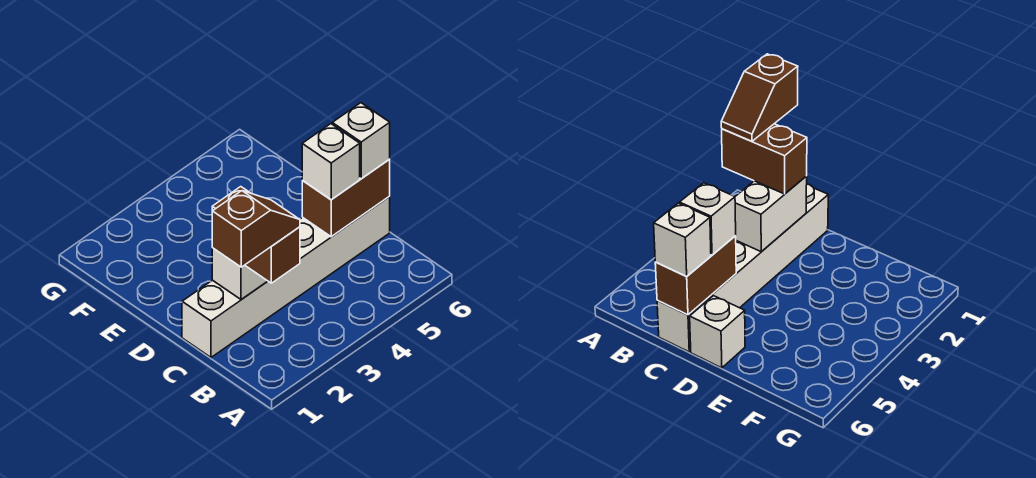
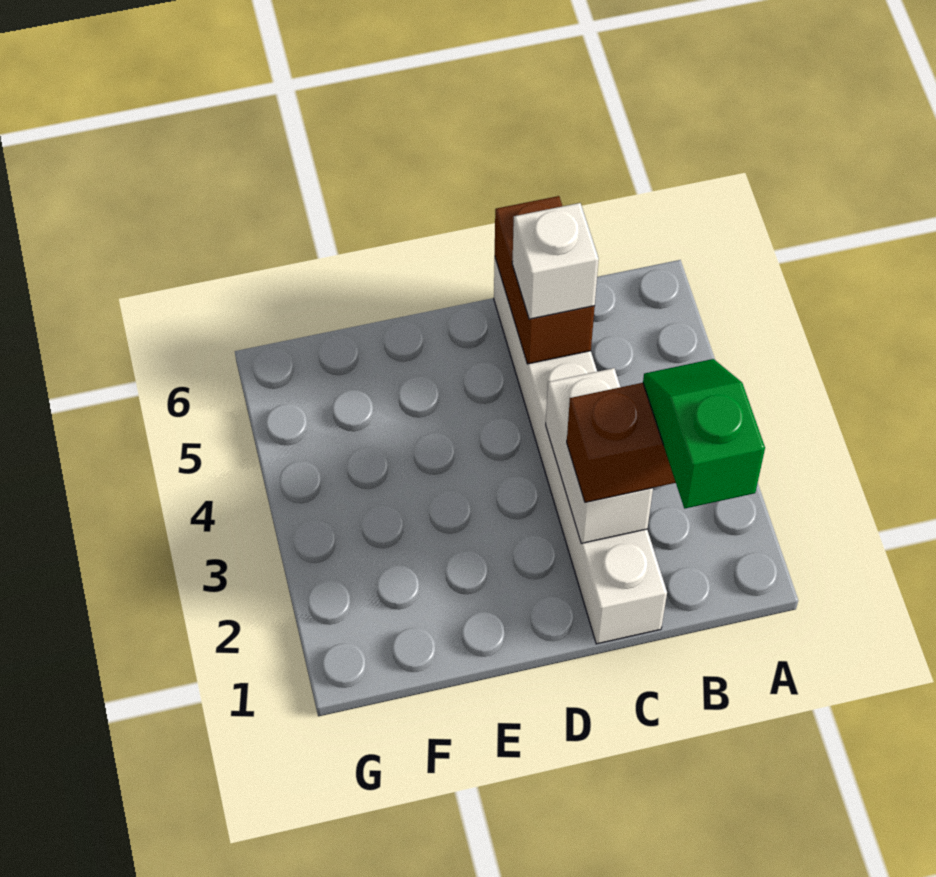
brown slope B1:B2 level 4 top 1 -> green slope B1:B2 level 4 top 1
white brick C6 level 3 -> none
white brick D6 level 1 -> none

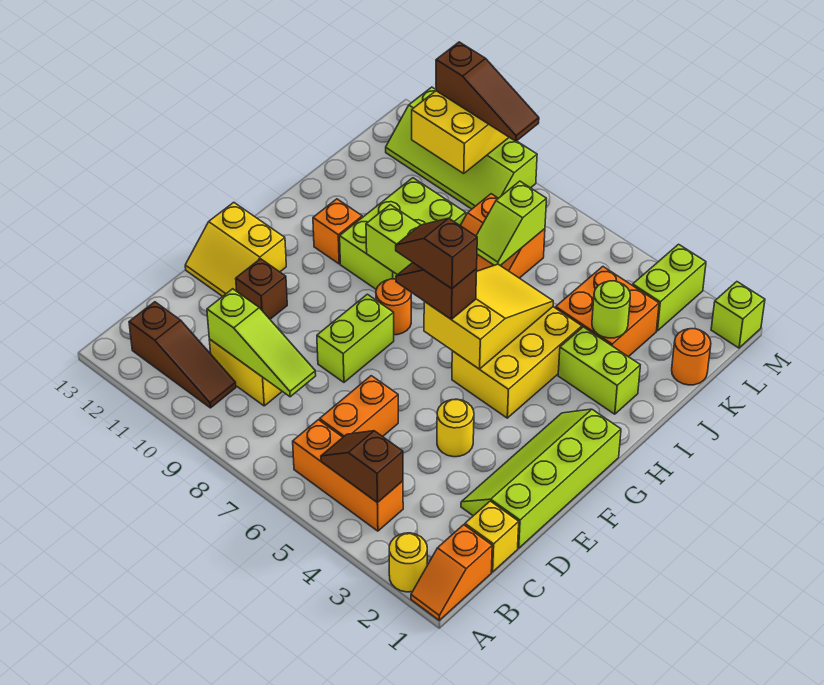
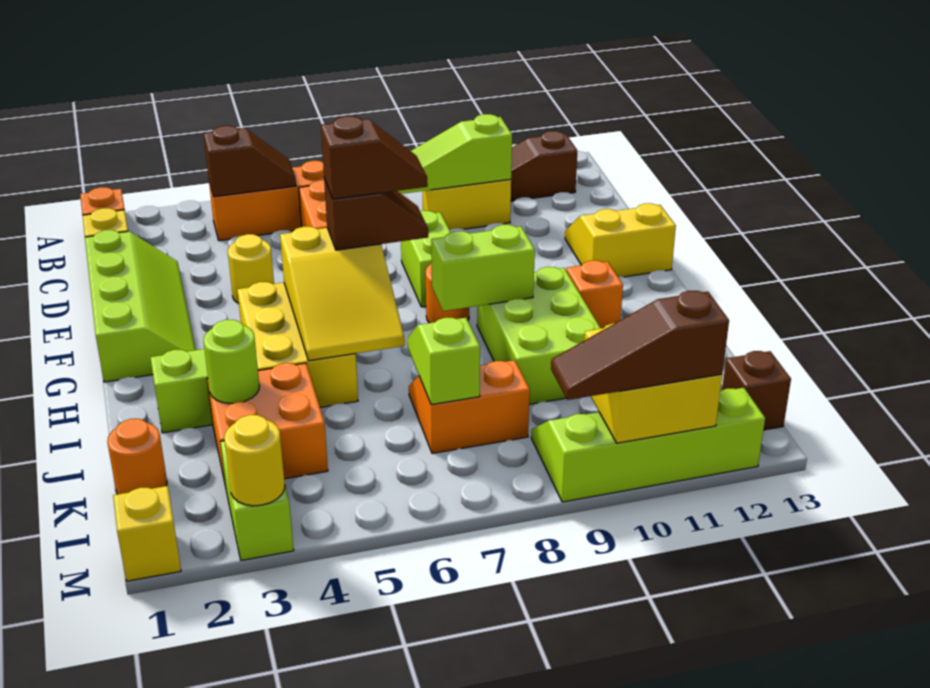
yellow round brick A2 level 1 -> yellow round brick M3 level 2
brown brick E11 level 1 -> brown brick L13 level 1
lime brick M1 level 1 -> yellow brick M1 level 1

■ ■ ■ ■ ■ ■ ■

§ Work order
Looking at the data above, count the lines that contain the string "yellow" and give only the count.

§ Exercise solution
2